◆ **Problem to solve**
Your reply should consist of the entries, copied exactly and stripped of images.

[Colored shape tracking data]

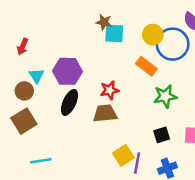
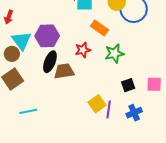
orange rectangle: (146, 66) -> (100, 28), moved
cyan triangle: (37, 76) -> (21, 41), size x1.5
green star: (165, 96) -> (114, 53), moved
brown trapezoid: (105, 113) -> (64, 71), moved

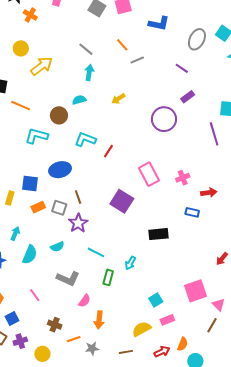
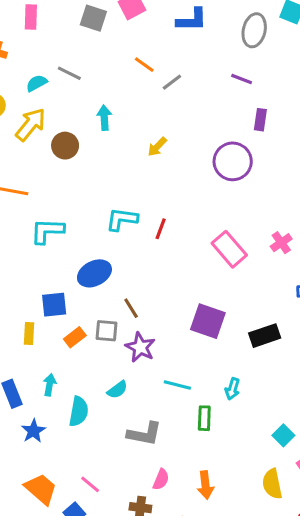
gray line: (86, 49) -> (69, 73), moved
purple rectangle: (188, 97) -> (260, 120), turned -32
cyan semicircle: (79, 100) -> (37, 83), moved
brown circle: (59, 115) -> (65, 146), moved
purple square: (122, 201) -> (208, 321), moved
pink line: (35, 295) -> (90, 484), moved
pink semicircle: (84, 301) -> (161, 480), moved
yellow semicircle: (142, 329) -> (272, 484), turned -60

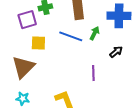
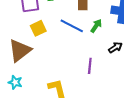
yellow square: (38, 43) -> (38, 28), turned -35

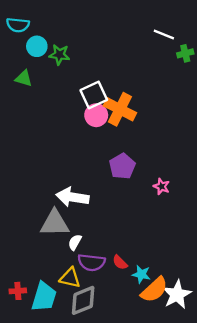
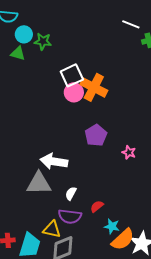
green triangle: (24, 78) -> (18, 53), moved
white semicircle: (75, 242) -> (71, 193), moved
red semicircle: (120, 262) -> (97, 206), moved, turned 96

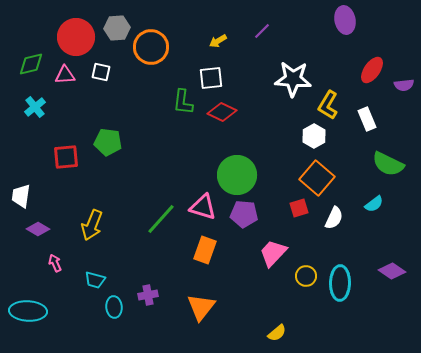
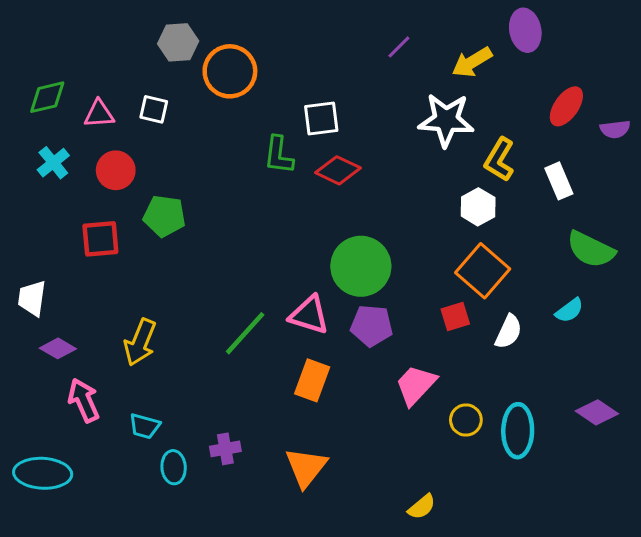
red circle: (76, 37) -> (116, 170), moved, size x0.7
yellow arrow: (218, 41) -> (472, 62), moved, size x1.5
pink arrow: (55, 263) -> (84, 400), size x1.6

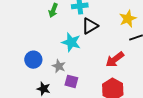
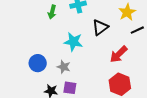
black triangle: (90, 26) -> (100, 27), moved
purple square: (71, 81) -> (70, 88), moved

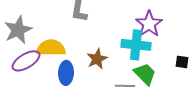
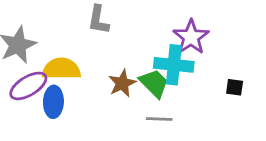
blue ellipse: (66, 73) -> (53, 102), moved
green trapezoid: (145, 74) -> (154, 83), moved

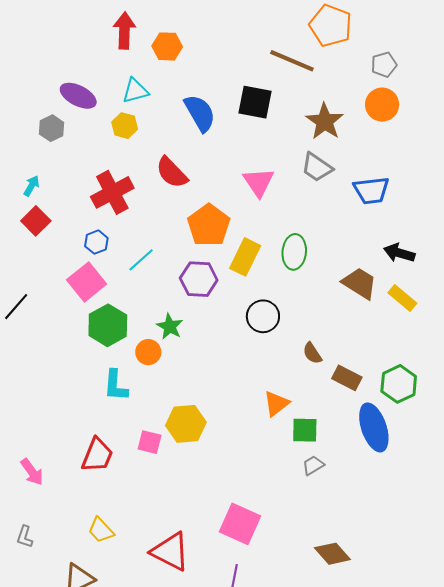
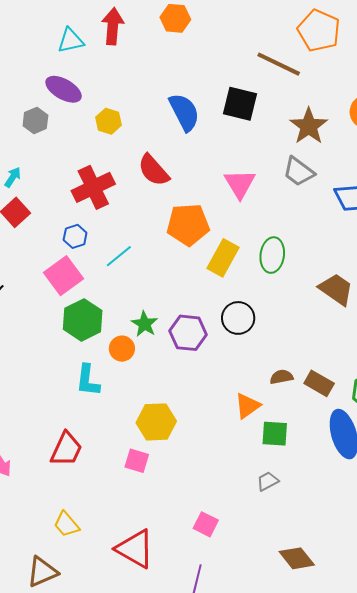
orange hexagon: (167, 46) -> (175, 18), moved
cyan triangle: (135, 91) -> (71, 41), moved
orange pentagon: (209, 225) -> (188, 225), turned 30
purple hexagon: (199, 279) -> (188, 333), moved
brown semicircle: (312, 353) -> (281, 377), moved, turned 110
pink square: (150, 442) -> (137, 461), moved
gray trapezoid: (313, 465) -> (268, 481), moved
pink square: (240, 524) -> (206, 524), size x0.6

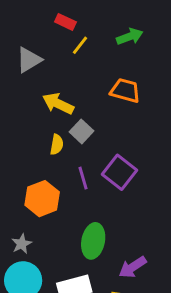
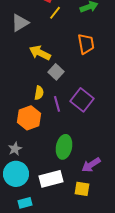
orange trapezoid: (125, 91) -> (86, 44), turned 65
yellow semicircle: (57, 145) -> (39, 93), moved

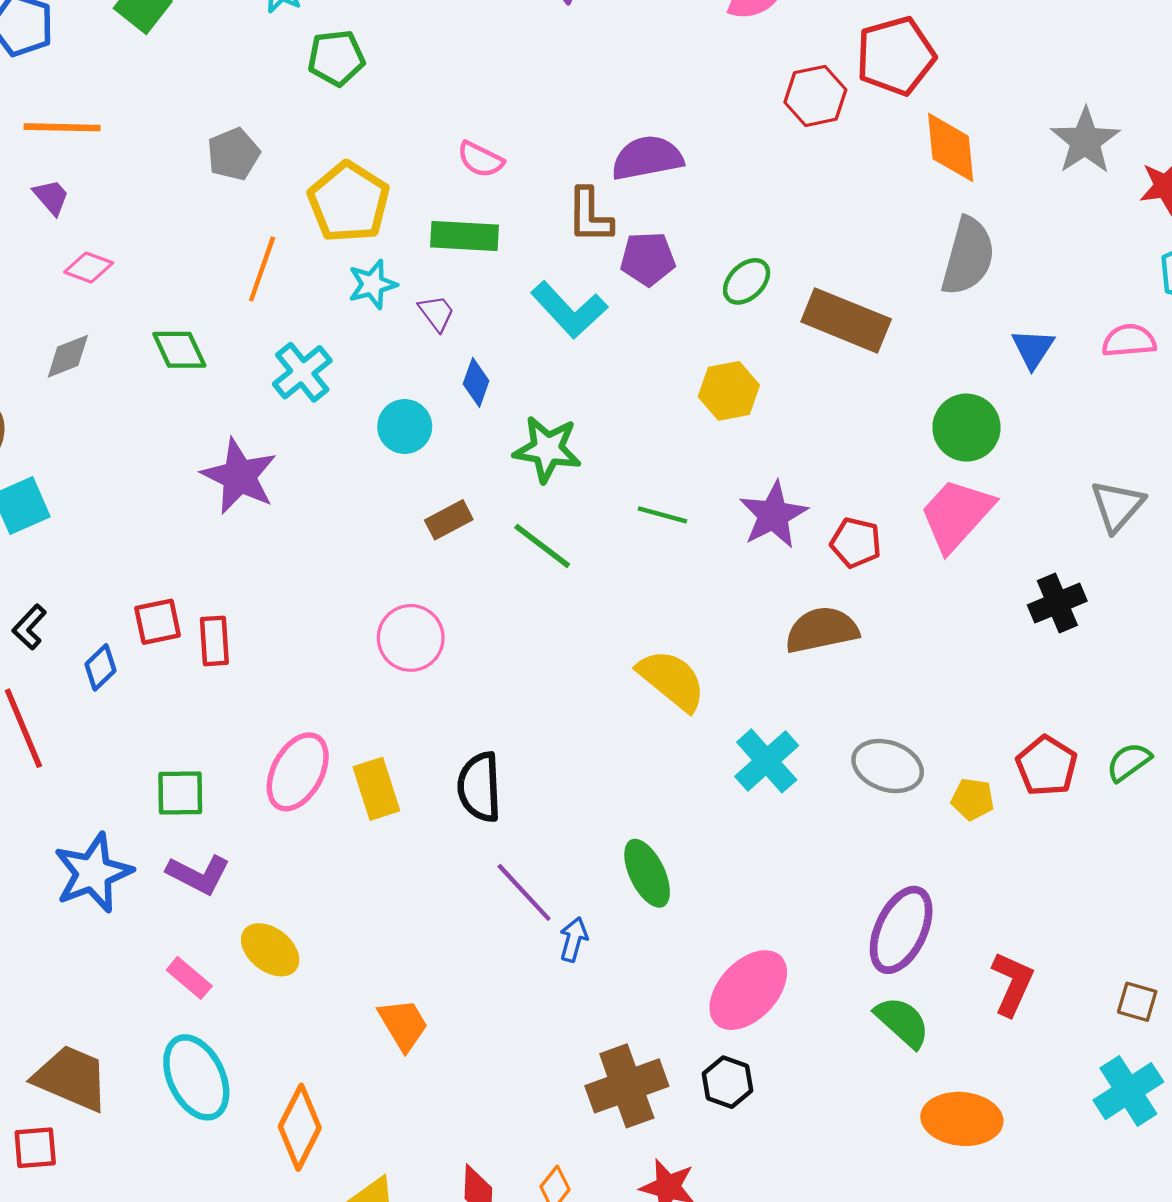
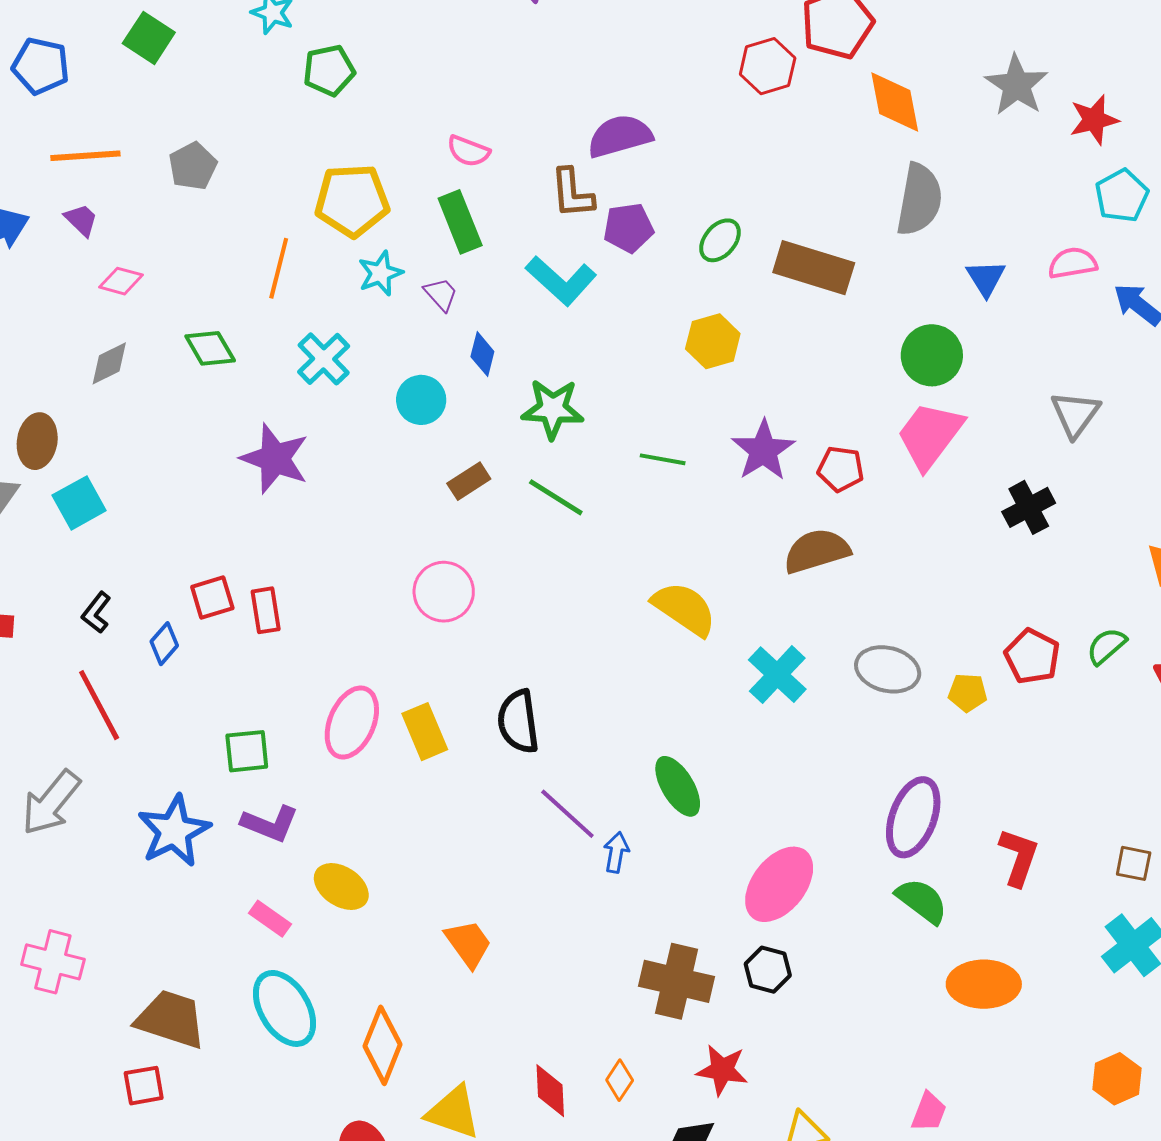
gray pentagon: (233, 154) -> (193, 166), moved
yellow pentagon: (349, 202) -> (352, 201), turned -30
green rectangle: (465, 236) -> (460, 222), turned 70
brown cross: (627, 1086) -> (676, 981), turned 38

◆ **Finished exercise**
orange rectangle: (146, 66) -> (100, 28), moved
cyan triangle: (37, 76) -> (21, 41), size x1.5
green star: (165, 96) -> (114, 53), moved
brown trapezoid: (105, 113) -> (64, 71), moved

gray line: (86, 49) -> (69, 73), moved
purple rectangle: (188, 97) -> (260, 120), turned -32
cyan semicircle: (79, 100) -> (37, 83), moved
brown circle: (59, 115) -> (65, 146), moved
purple square: (122, 201) -> (208, 321), moved
pink line: (35, 295) -> (90, 484), moved
pink semicircle: (84, 301) -> (161, 480), moved
yellow semicircle: (142, 329) -> (272, 484), turned -60

yellow square: (38, 43) -> (38, 28), turned -35

green triangle: (24, 78) -> (18, 53), moved
white semicircle: (75, 242) -> (71, 193), moved
red semicircle: (120, 262) -> (97, 206), moved, turned 96

red circle: (76, 37) -> (116, 170), moved, size x0.7
yellow arrow: (218, 41) -> (472, 62), moved, size x1.5
pink arrow: (55, 263) -> (84, 400), size x1.6

black triangle: (90, 26) -> (100, 27), moved
purple square: (71, 81) -> (70, 88), moved

blue ellipse: (66, 73) -> (53, 102), moved
green trapezoid: (145, 74) -> (154, 83), moved

orange hexagon: (167, 46) -> (175, 18), moved
cyan triangle: (135, 91) -> (71, 41), moved
orange pentagon: (209, 225) -> (188, 225), turned 30
purple hexagon: (199, 279) -> (188, 333), moved
brown semicircle: (312, 353) -> (281, 377), moved, turned 110
pink square: (150, 442) -> (137, 461), moved
gray trapezoid: (313, 465) -> (268, 481), moved
pink square: (240, 524) -> (206, 524), size x0.6

orange trapezoid: (125, 91) -> (86, 44), turned 65
yellow semicircle: (57, 145) -> (39, 93), moved

gray pentagon: (233, 154) -> (193, 166), moved
yellow pentagon: (349, 202) -> (352, 201), turned -30
green rectangle: (465, 236) -> (460, 222), turned 70
brown cross: (627, 1086) -> (676, 981), turned 38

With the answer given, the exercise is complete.